* What is needed: For this task, extract exactly the lines of the data below, from the line containing "lime slope H1:H3" through the last one, with pictures left out.

* Dataset records:
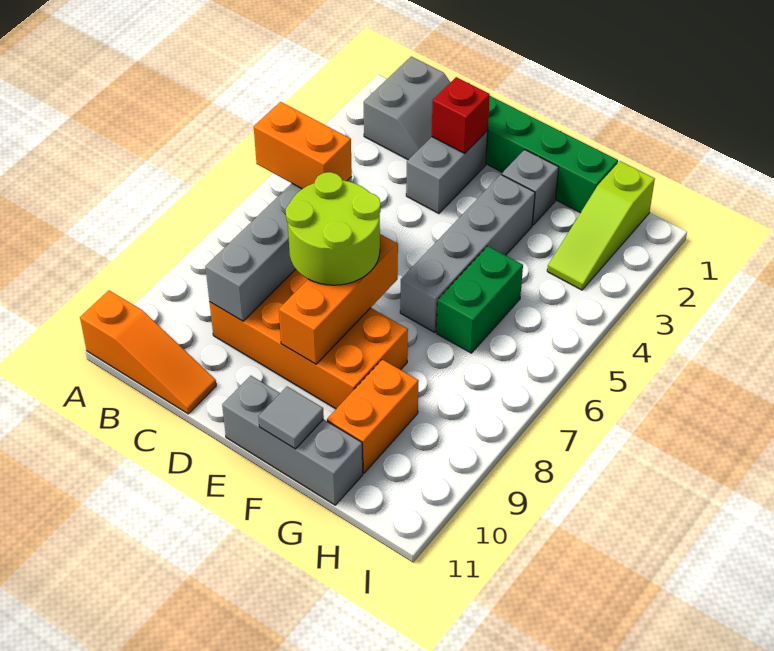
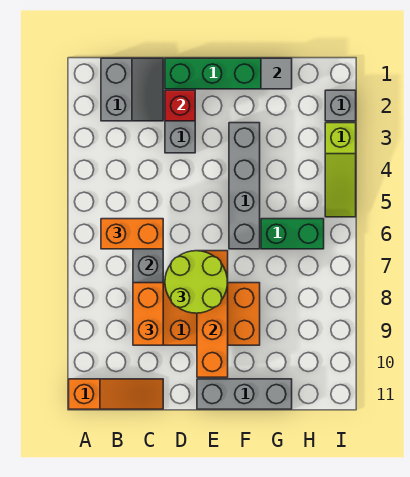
orange brick E7:E9 level 2 -> orange brick E7:E10 level 2
grey brick F2 level 1 -> grey brick I2 level 1
grey tile F11 level 2 -> grey tile G1 level 2
green brick G5:G6 level 1 -> green brick G6:H6 level 1
orange brick G9:G10 level 1 -> orange brick C8:C9 level 3
lime slope H1:H3 level 1 top 1 -> lime slope I3:I5 level 1 top 3

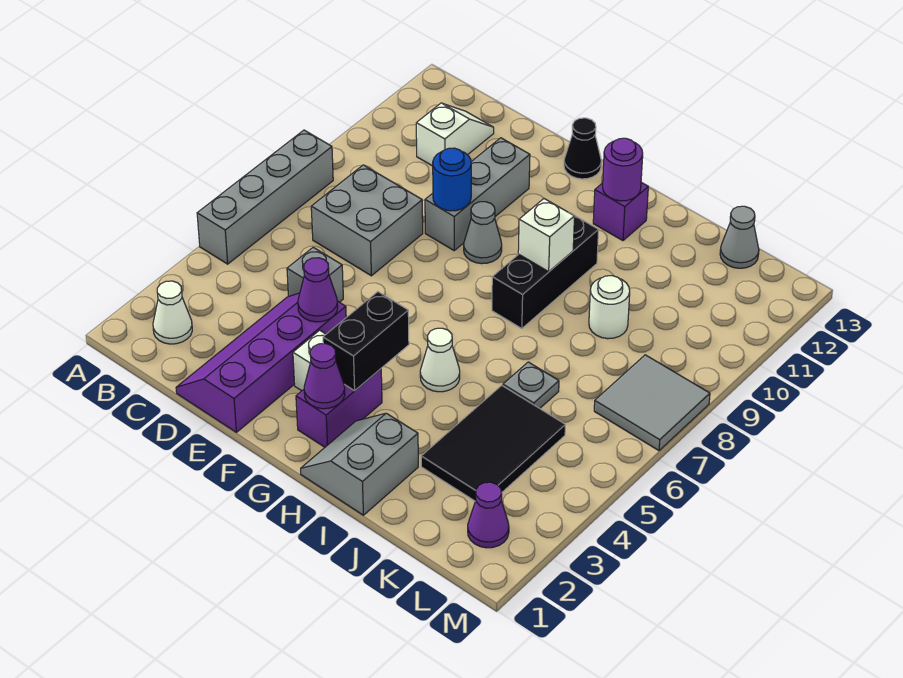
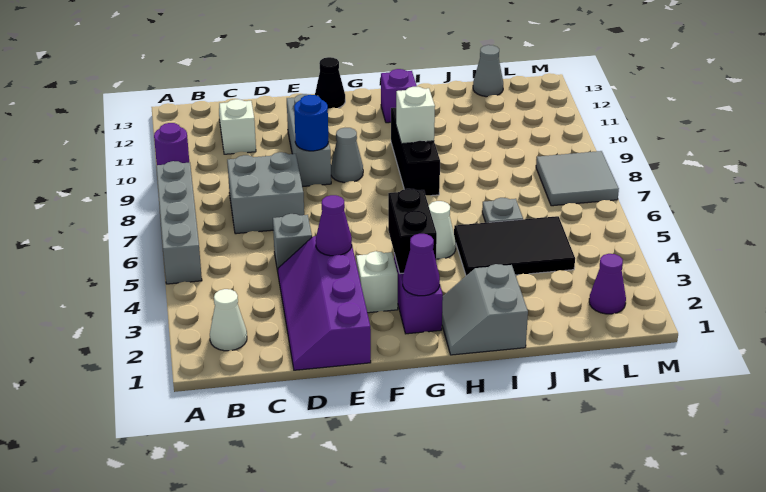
purple round brick H12 level 2 -> purple round brick A10 level 1
black tile J3:K5 level 1 -> black tile I4:K5 level 1
white round brick J9 level 1 -> none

* Response box:
lime slope H1:H3 level 1 top 1 -> lime slope I3:I5 level 1 top 3

purple round brick H12 level 2 -> purple round brick A10 level 1
black tile J3:K5 level 1 -> black tile I4:K5 level 1
white round brick J9 level 1 -> none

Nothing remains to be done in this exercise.